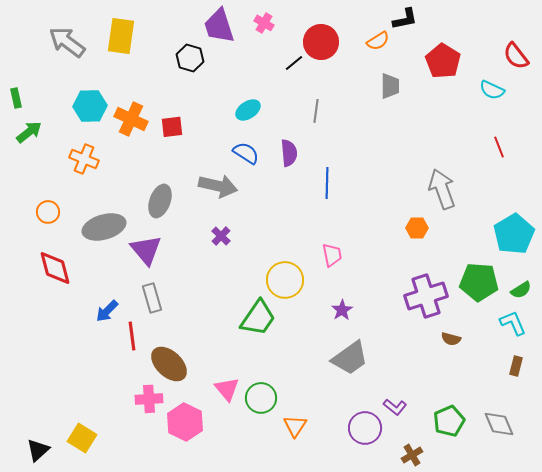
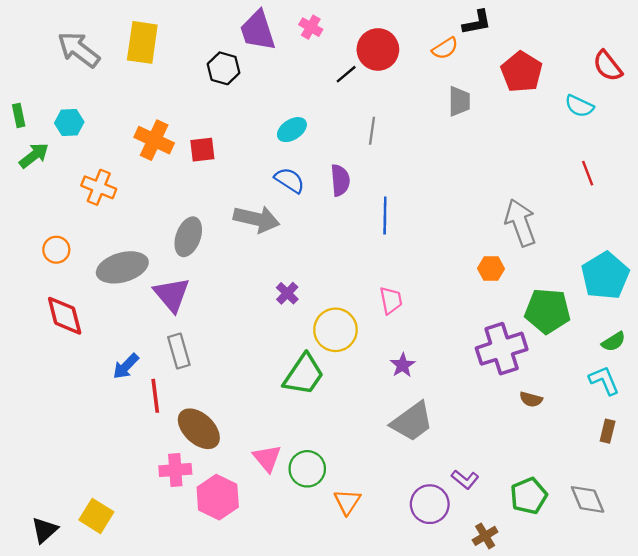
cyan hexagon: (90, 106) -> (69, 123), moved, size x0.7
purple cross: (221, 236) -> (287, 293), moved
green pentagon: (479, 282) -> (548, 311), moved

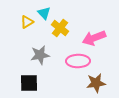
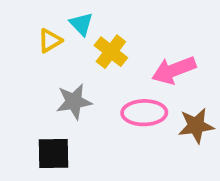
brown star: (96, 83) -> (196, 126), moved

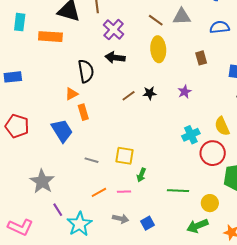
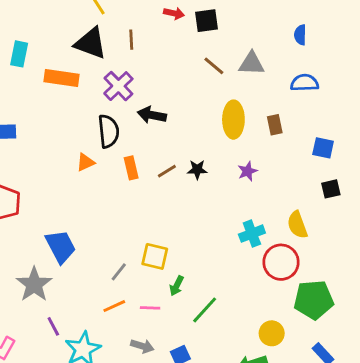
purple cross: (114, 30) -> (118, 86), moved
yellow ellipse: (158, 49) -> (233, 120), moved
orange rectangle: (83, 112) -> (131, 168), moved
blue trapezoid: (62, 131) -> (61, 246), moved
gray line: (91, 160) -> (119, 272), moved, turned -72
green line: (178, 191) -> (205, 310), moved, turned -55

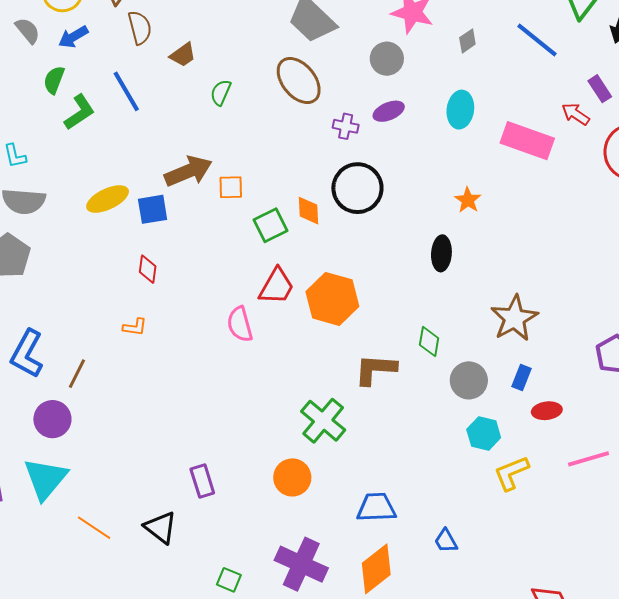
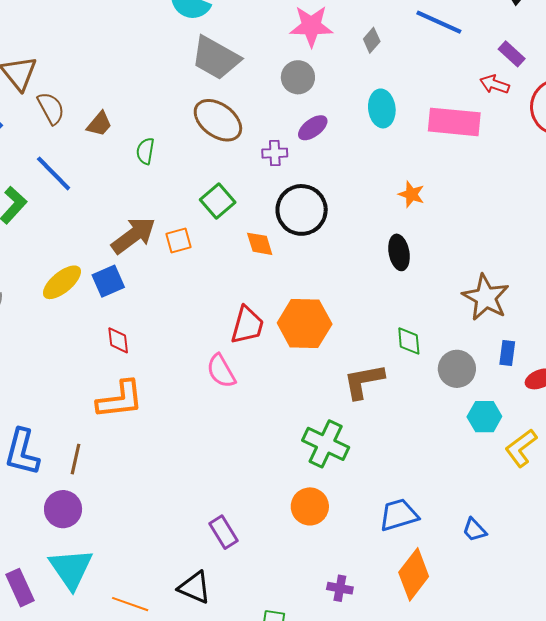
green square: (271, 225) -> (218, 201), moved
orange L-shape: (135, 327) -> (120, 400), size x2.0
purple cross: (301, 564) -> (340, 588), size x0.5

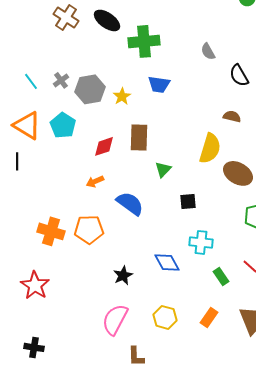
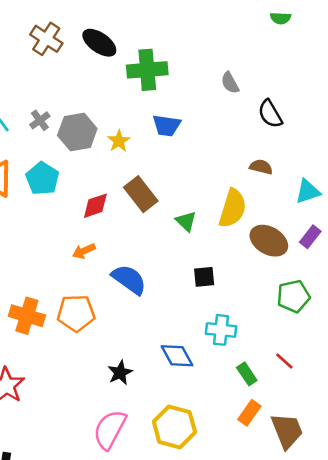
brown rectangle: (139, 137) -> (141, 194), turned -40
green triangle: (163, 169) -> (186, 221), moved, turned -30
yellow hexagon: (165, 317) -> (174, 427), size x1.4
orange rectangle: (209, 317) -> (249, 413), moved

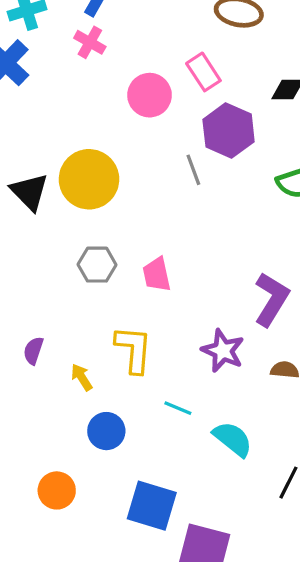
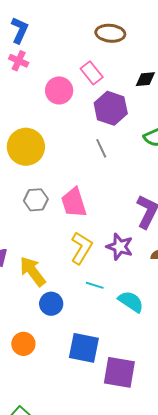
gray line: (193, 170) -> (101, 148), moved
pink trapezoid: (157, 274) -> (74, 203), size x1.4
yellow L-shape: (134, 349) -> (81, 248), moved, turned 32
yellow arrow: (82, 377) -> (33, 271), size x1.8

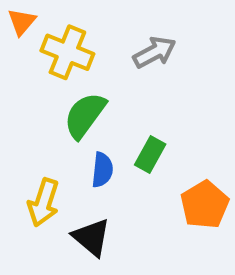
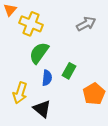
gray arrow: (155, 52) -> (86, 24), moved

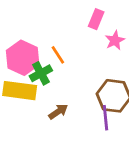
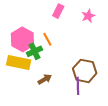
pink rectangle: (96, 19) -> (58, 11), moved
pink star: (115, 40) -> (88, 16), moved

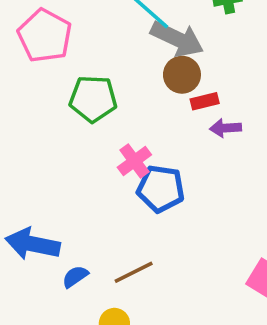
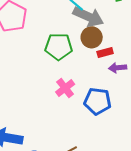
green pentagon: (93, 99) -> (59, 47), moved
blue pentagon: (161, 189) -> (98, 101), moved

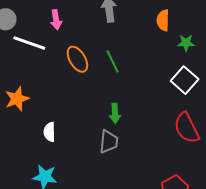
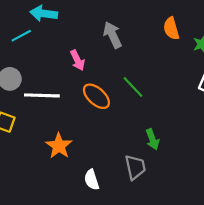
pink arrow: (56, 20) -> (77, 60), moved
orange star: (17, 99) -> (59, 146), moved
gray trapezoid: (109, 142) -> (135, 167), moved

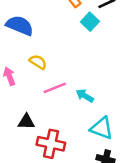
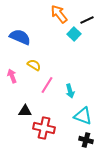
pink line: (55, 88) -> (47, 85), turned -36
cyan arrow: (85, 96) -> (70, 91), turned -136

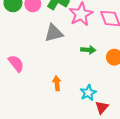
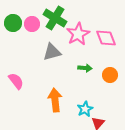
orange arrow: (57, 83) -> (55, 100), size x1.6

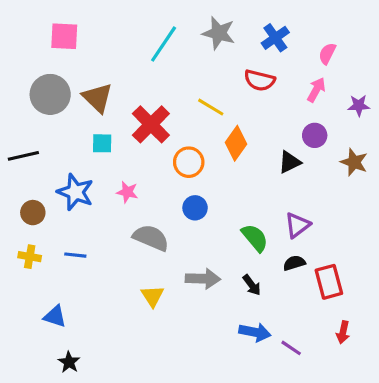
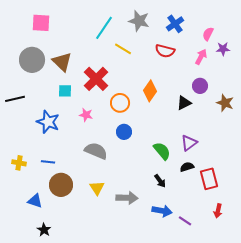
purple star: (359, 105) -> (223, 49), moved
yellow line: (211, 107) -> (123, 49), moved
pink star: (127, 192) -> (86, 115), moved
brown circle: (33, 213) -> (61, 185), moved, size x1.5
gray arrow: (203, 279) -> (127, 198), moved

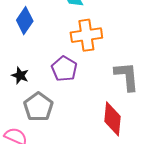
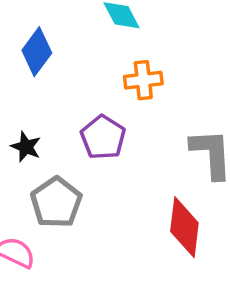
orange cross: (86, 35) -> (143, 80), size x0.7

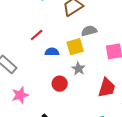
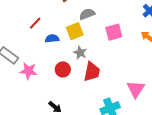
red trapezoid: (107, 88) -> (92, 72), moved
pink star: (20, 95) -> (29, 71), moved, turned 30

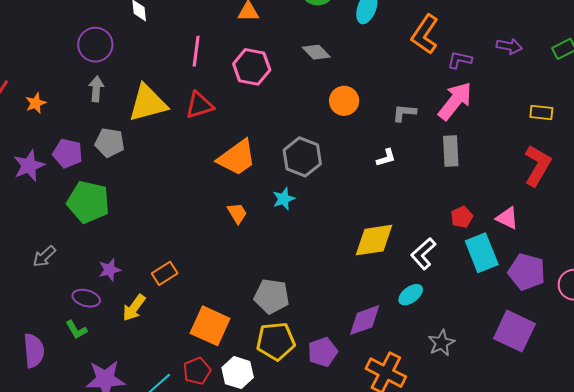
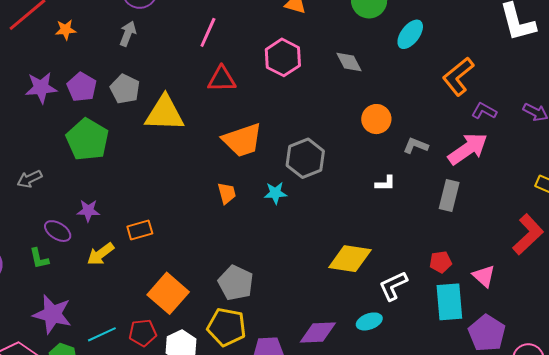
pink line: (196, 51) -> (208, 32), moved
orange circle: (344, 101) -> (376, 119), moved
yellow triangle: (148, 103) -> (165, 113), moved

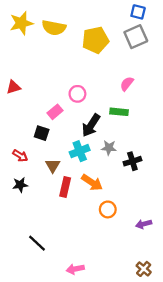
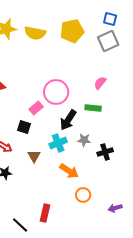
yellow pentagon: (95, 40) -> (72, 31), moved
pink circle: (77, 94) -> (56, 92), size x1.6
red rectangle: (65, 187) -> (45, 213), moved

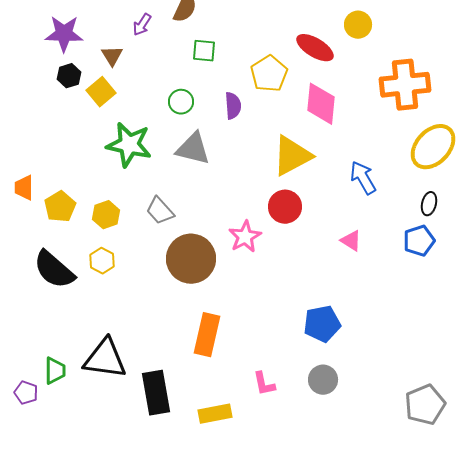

▶ [WHAT TO WORK ON] For the word "arrow", show every line of the entries that holds it.

▶ [RESPONSE TO THIS EXERCISE]
yellow arrow: (82, 377) -> (33, 271), size x1.8
gray arrow: (155, 52) -> (86, 24), moved
pink arrow: (56, 20) -> (77, 60), moved
cyan arrow: (85, 96) -> (70, 91), turned -136
orange arrow: (57, 83) -> (55, 100), size x1.6
gray arrow: (203, 279) -> (127, 198), moved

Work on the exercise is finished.